**Problem**
Out of the data below, copy every line with the string "camera".

**The input**
------
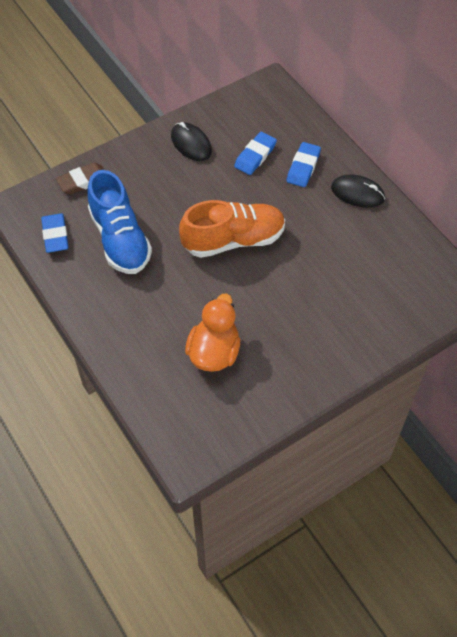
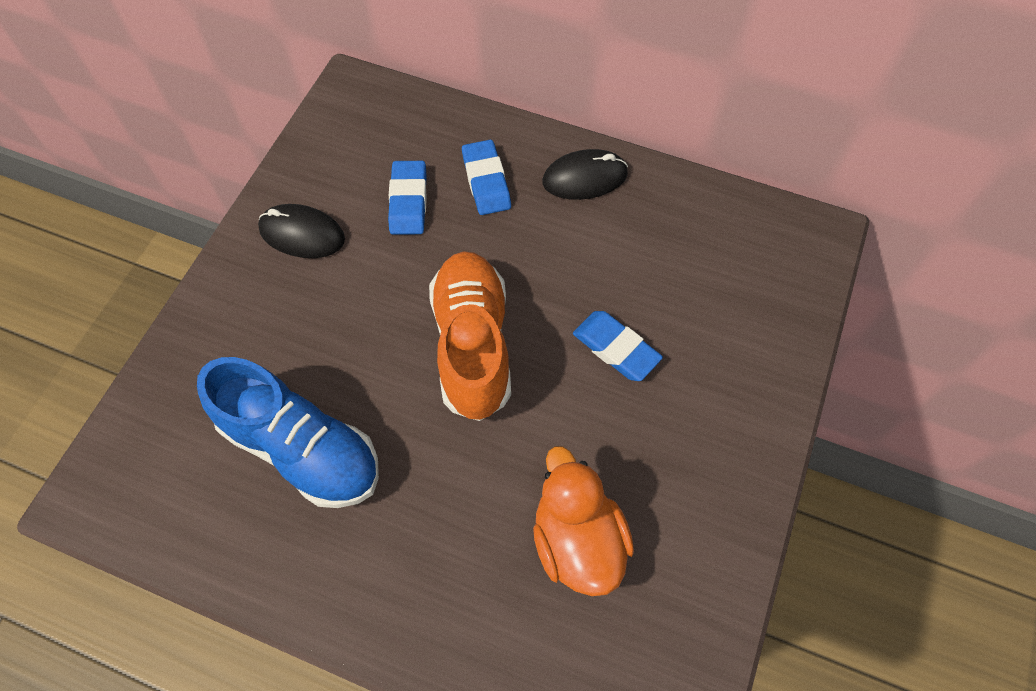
camera: 35 degrees left, 5 degrees up
(55, 235) = (190, 507): blue eraser -> blue eraser (616, 348)
(83, 181) = (173, 388): brown eraser -> none
(233, 240) = (472, 345): orange shoe -> orange shoe turned 45 degrees counterclockwise

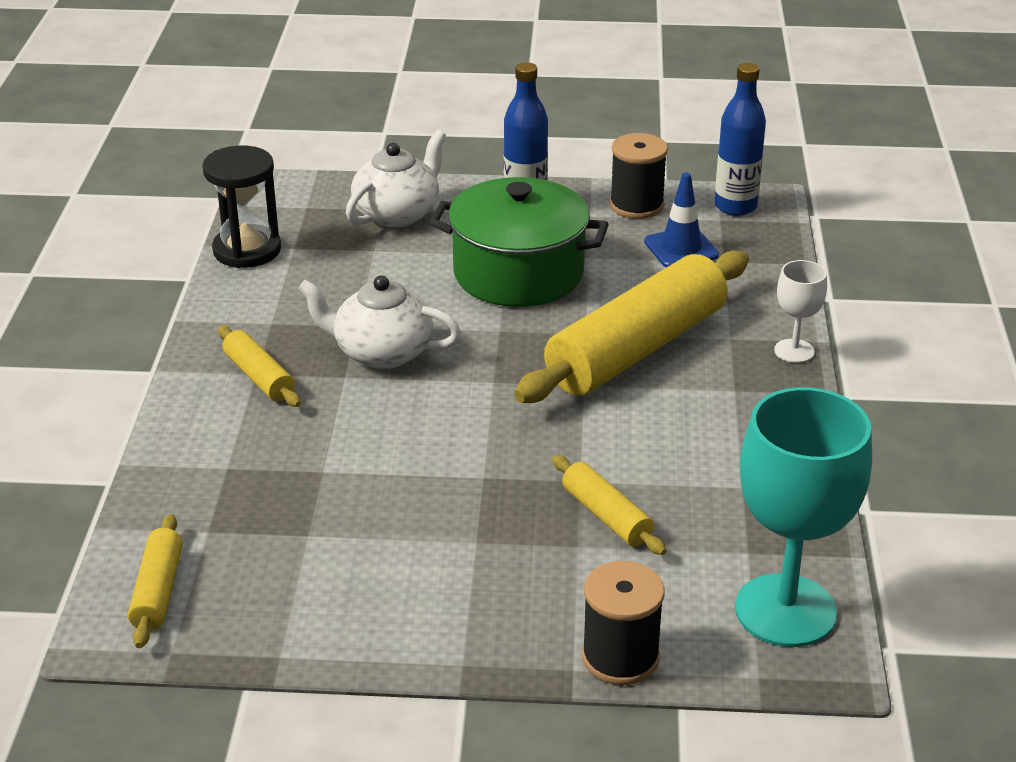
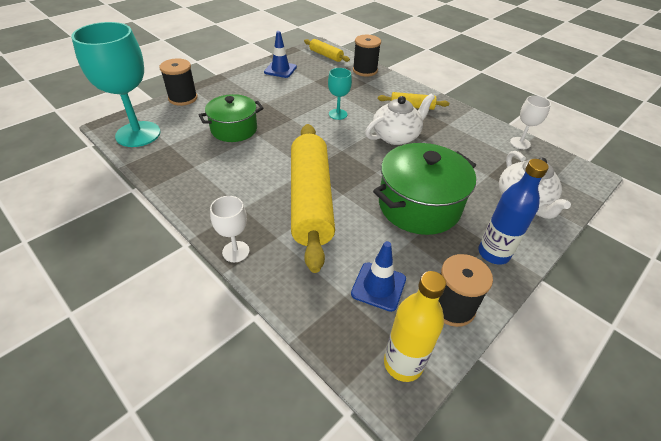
camera: 130 degrees right, 10 degrees up
(171, 495) = (365, 70): none -> black spool
(247, 250) = (520, 143): black hourglass -> white goblet
(321, 612) = (280, 70): none -> blue traffic cone
(396, 437) = (338, 114): none -> turquoise goblet
(606, 516) = (234, 129): yellow rolling pin -> green pot
(735, 206) = (403, 363): blue bottle -> yellow bottle

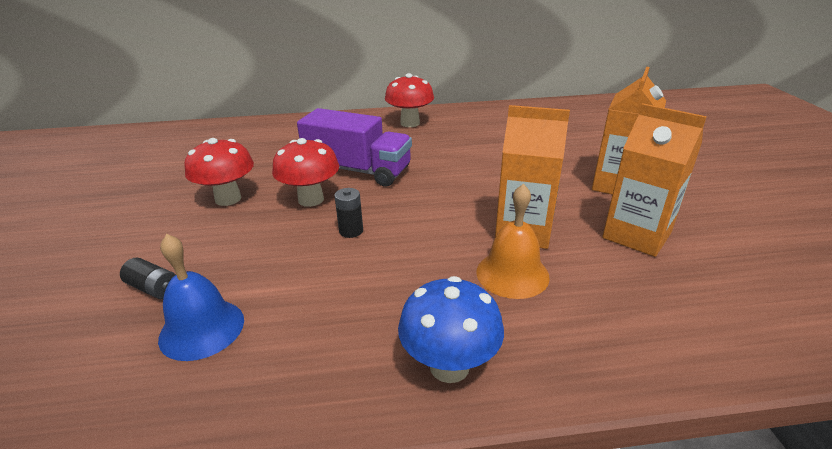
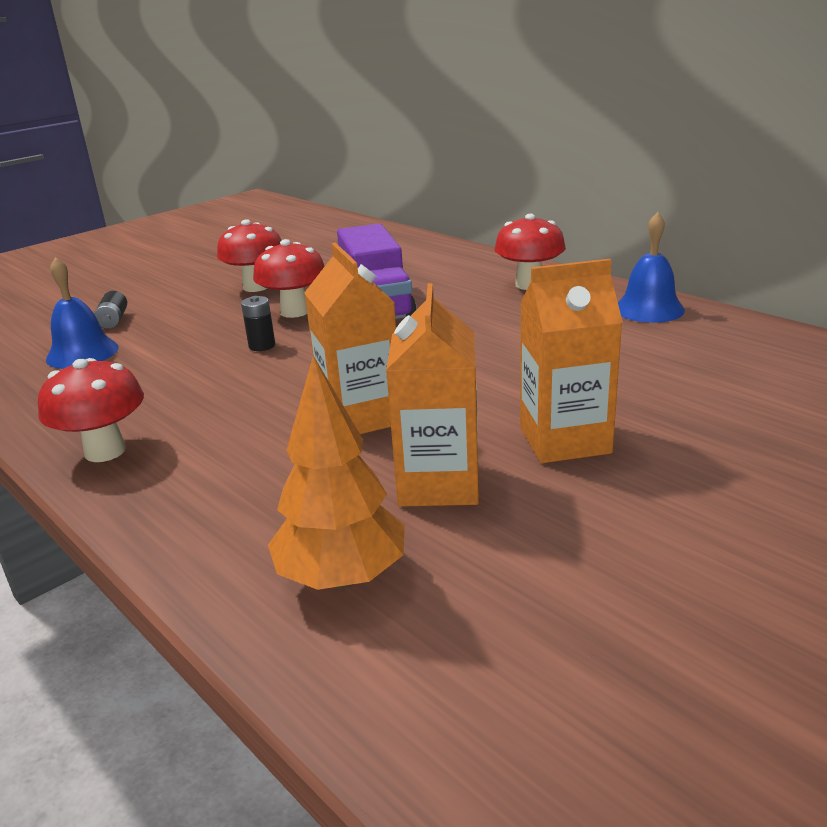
camera: 55 degrees right, 5 degrees down
(449, 366) = (105, 451): blue mushroom -> red mushroom
(492, 113) = (649, 309): none -> blue bell
(512, 274) = (269, 436): orange bell -> none
(728, 304) = (342, 577): none -> orange tree

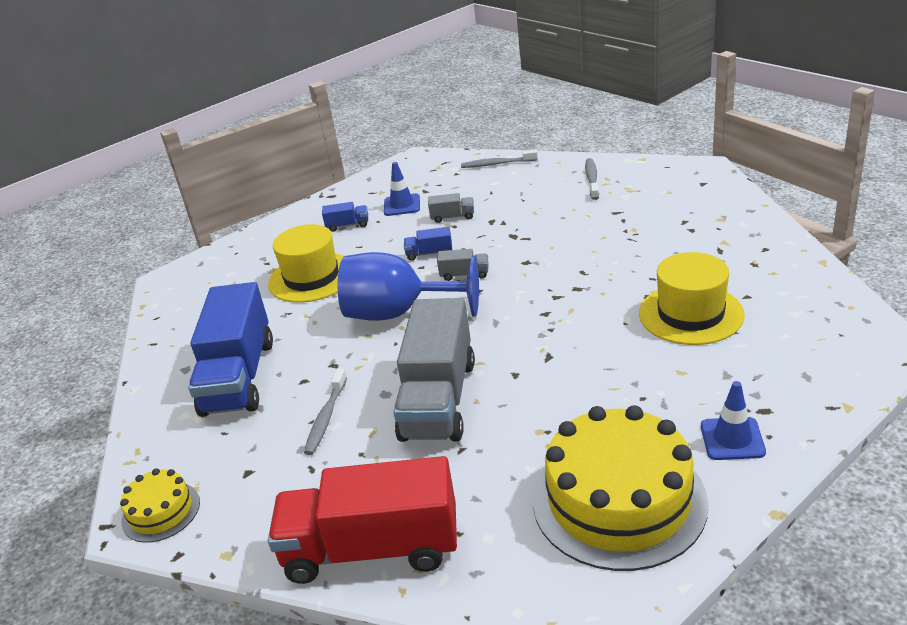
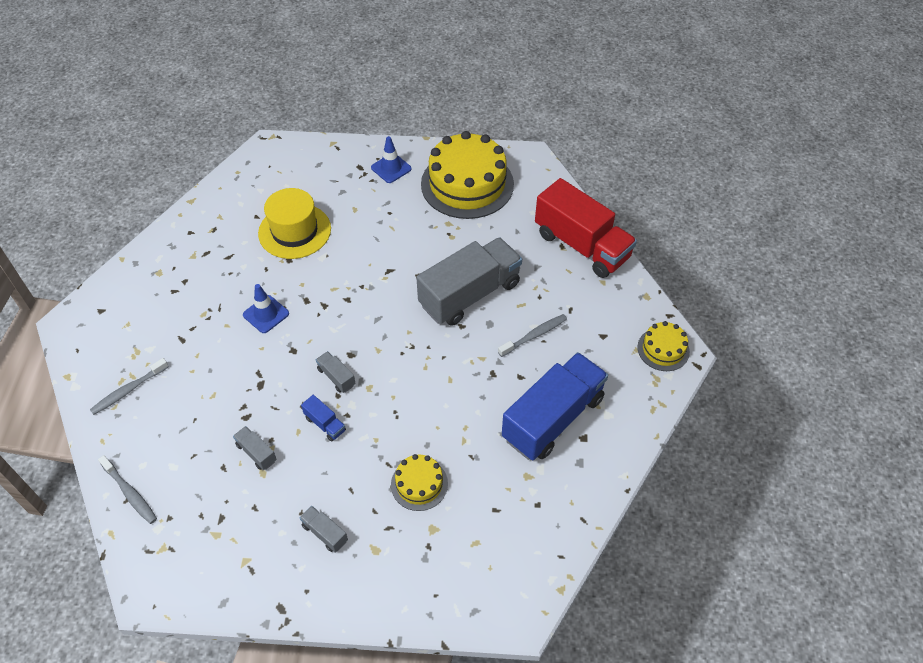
camera: 140 degrees left, 20 degrees up
(312, 277) = (419, 484): yellow hat -> yellow cake
(348, 225) = (325, 533): blue truck -> grey truck
(398, 313) = (413, 382): blue goblet -> none
(402, 205) = (260, 515): blue traffic cone -> blue traffic cone (266, 314)

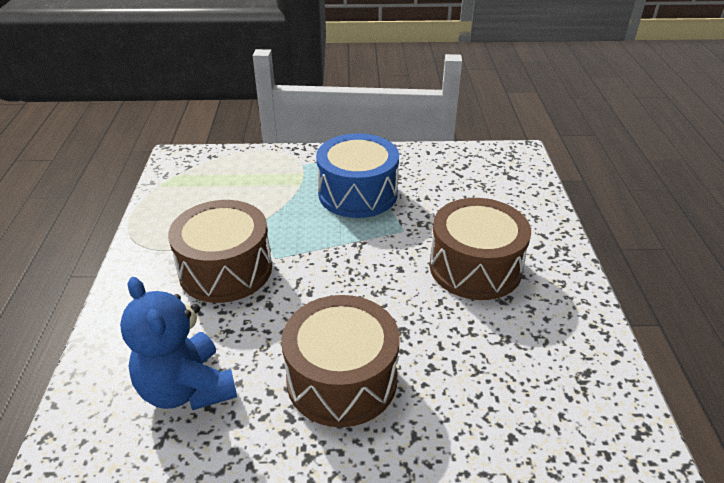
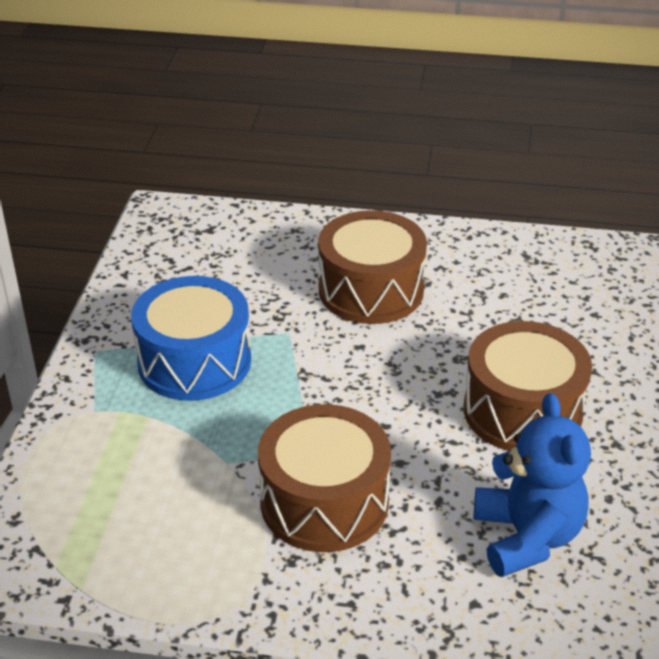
camera: 80 degrees left, 0 degrees up
(187, 388) = (527, 537): blue teddy bear -> blue teddy bear turned 75 degrees counterclockwise

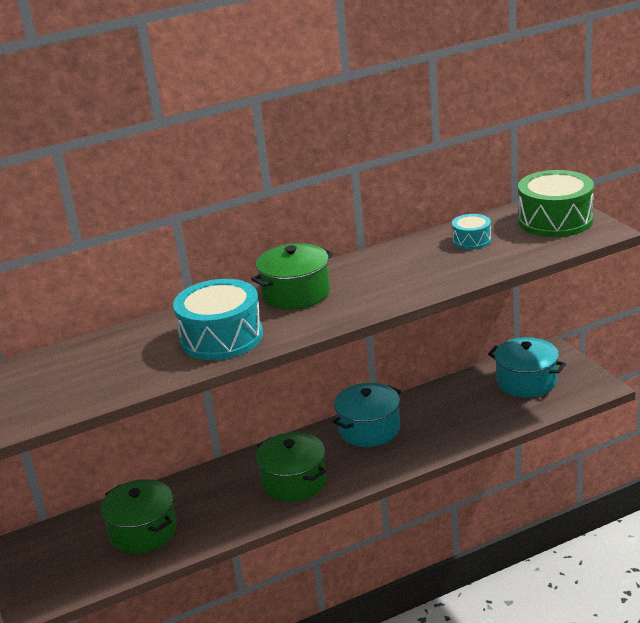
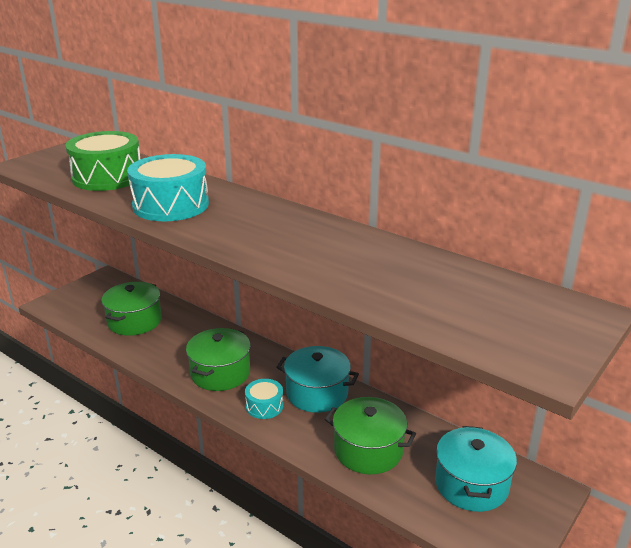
camera: 60 degrees right, 0 degrees up
(296, 293) = (262, 216): green pot -> green pot (368, 450)
(471, 240) = (437, 279): turquoise drum -> turquoise drum (264, 406)
(555, 220) = (540, 324): green drum -> green drum (107, 177)

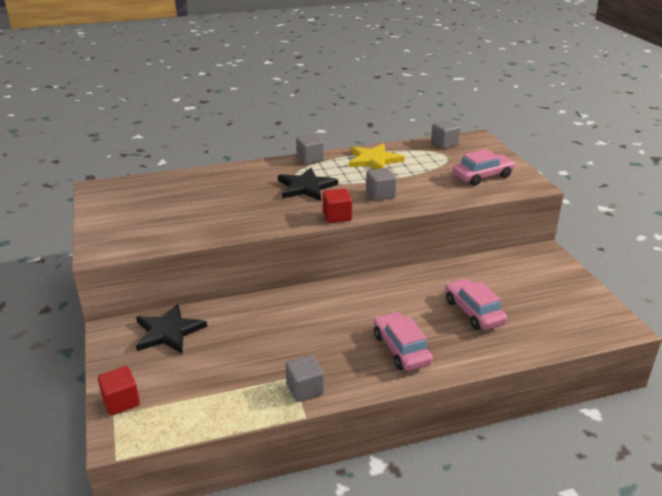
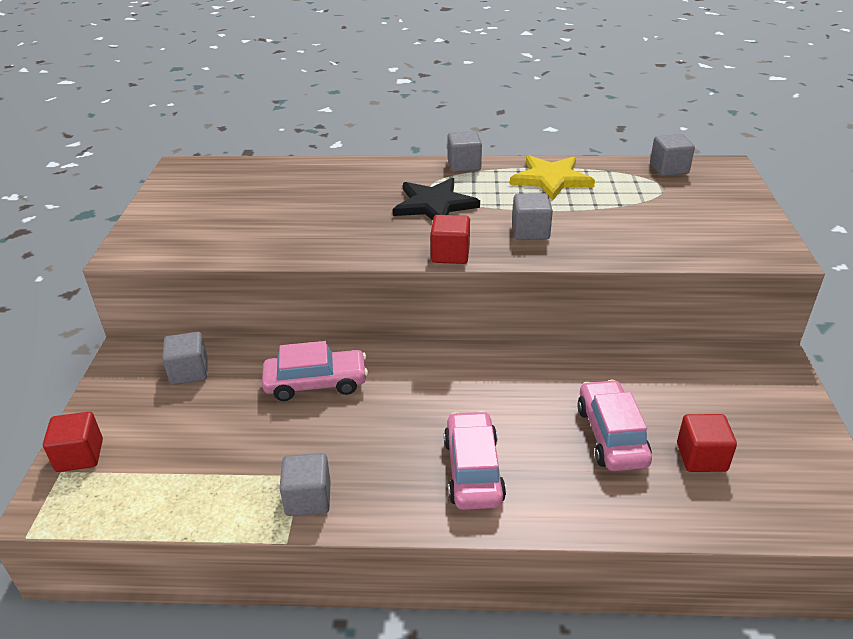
camera: 20 degrees right, 5 degrees up
(168, 332) = (189, 372): black star -> grey cube
(482, 176) = (701, 227): pink car -> pink car (316, 383)
(530, 313) = (701, 457): none -> red cube

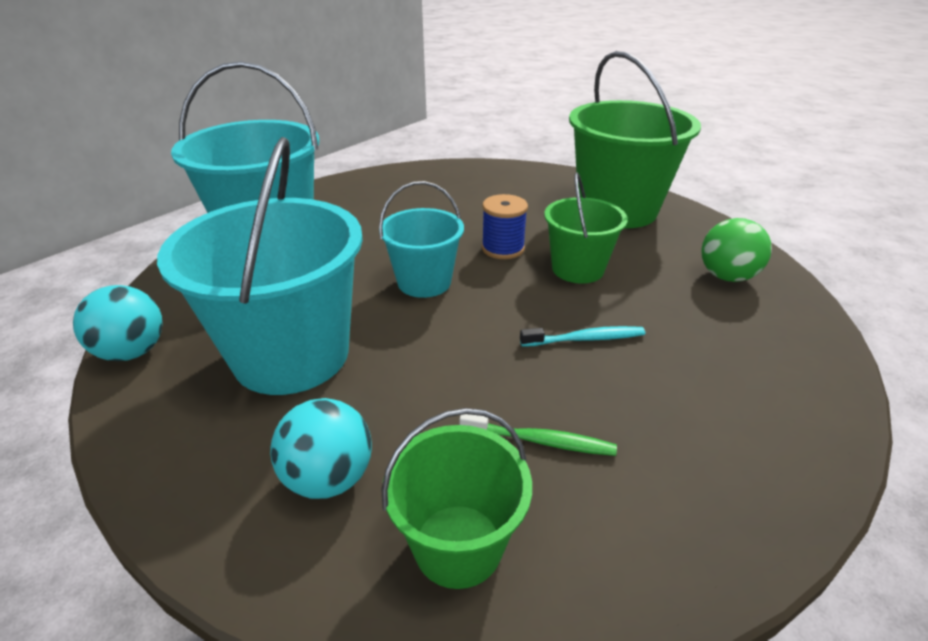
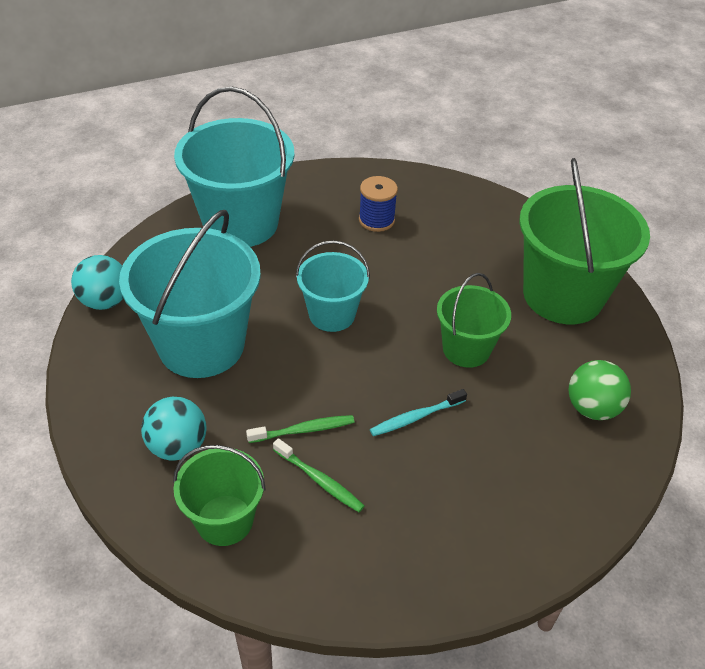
camera: 25 degrees right, 10 degrees up
(478, 395) = (304, 430): none -> green toothbrush
(503, 248) = (420, 303): blue spool -> blue spool (376, 220)
(585, 339) = (415, 417): turquoise toothbrush -> turquoise toothbrush turned 135 degrees clockwise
------
**Response to this exercise**
camera: 35 degrees left, 5 degrees up
camera: 130 degrees right, 10 degrees up
camera: 55 degrees right, 5 degrees down
camera: 140 degrees left, 20 degrees up
camera: 80 degrees left, 0 degrees up
camera: 60 degrees right, 0 degrees up
camera: 20 degrees right, 5 degrees up
camera: 25 degrees right, 10 degrees up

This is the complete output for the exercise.